▸ What is expected:
Output every entry exactly, without any pictures.

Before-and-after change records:
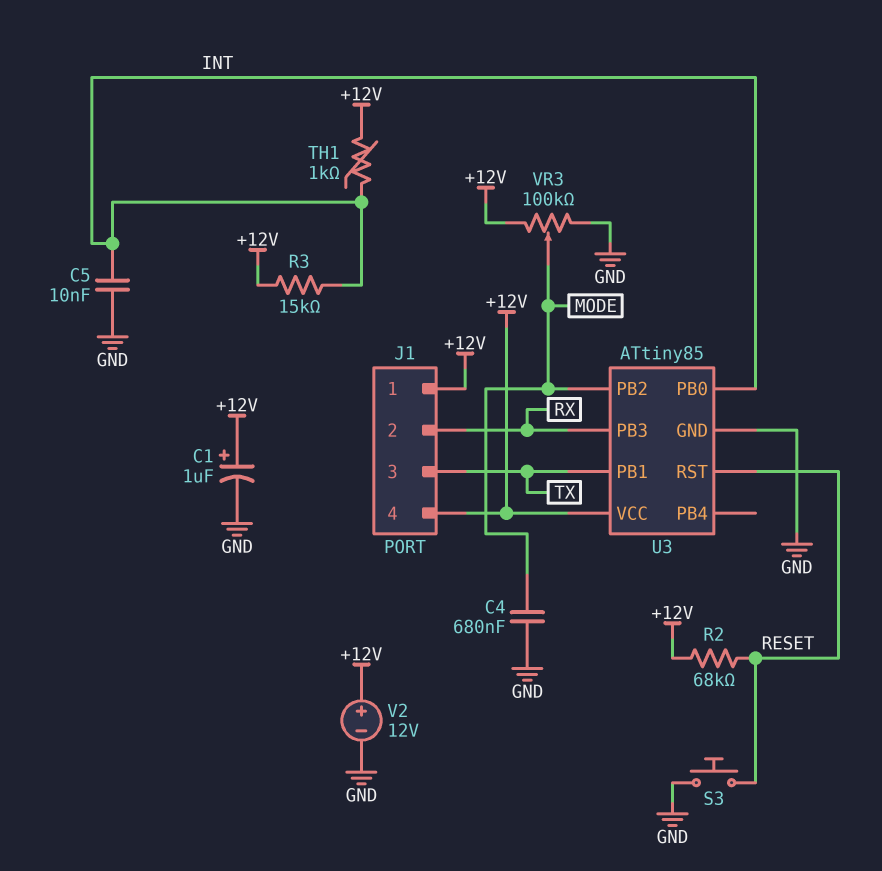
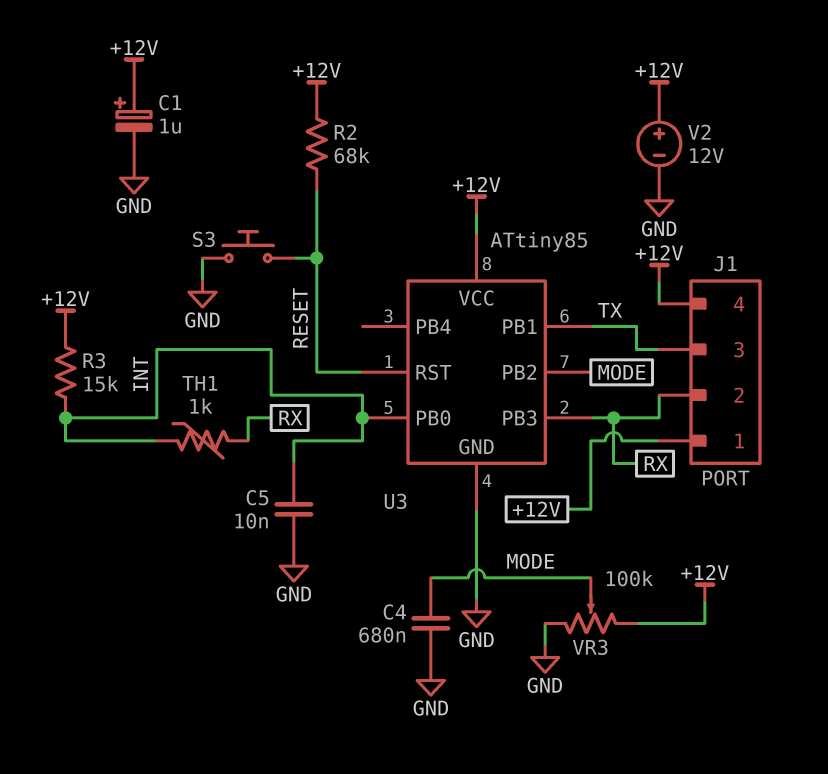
TH1: 1k (+12V, INT) -> 1k (INT, RX)

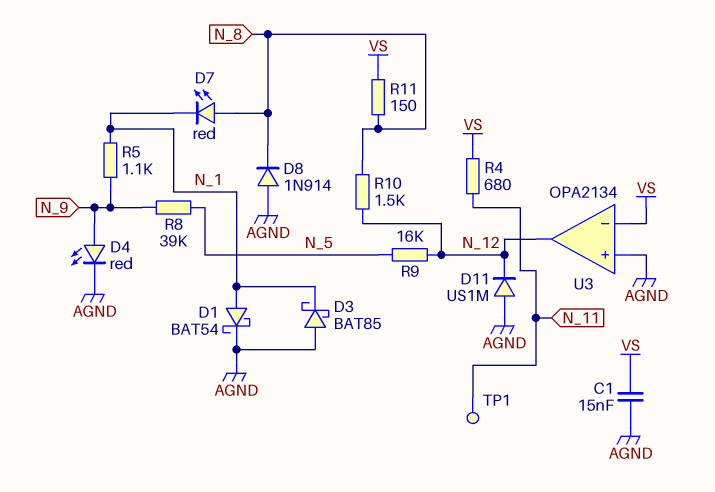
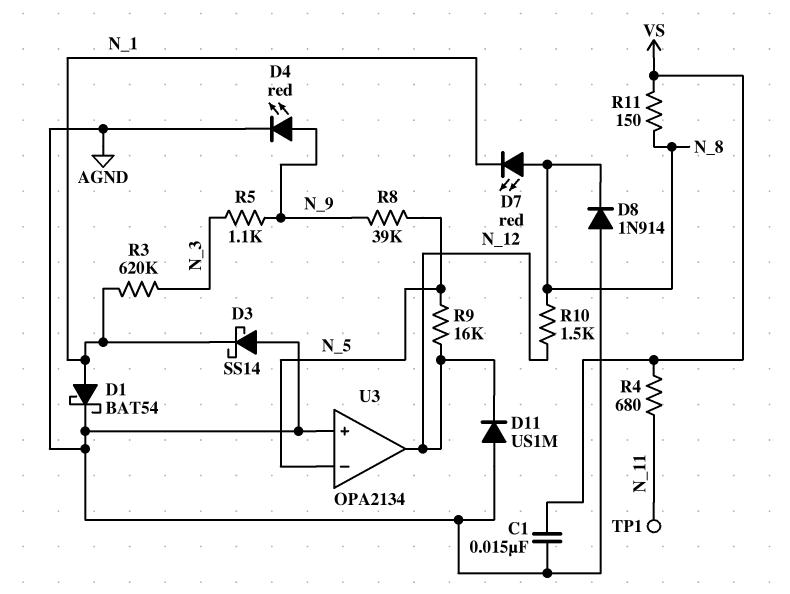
D3: schottky BAT85 (A AGND, K N_1) -> schottky SS14 (A AGND, K N_1)
R3: none -> 620k (N_1, N_3)
R5: 1.1k (N_1, N_9) -> 1.1k (N_3, N_9)
U3 pin in-: VS -> N_5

▸ Your response:
TH1: 1k (+12V, INT) -> 1k (INT, RX)

D3: schottky BAT85 (A AGND, K N_1) -> schottky SS14 (A AGND, K N_1)
R3: none -> 620k (N_1, N_3)
R5: 1.1k (N_1, N_9) -> 1.1k (N_3, N_9)
U3 pin in-: VS -> N_5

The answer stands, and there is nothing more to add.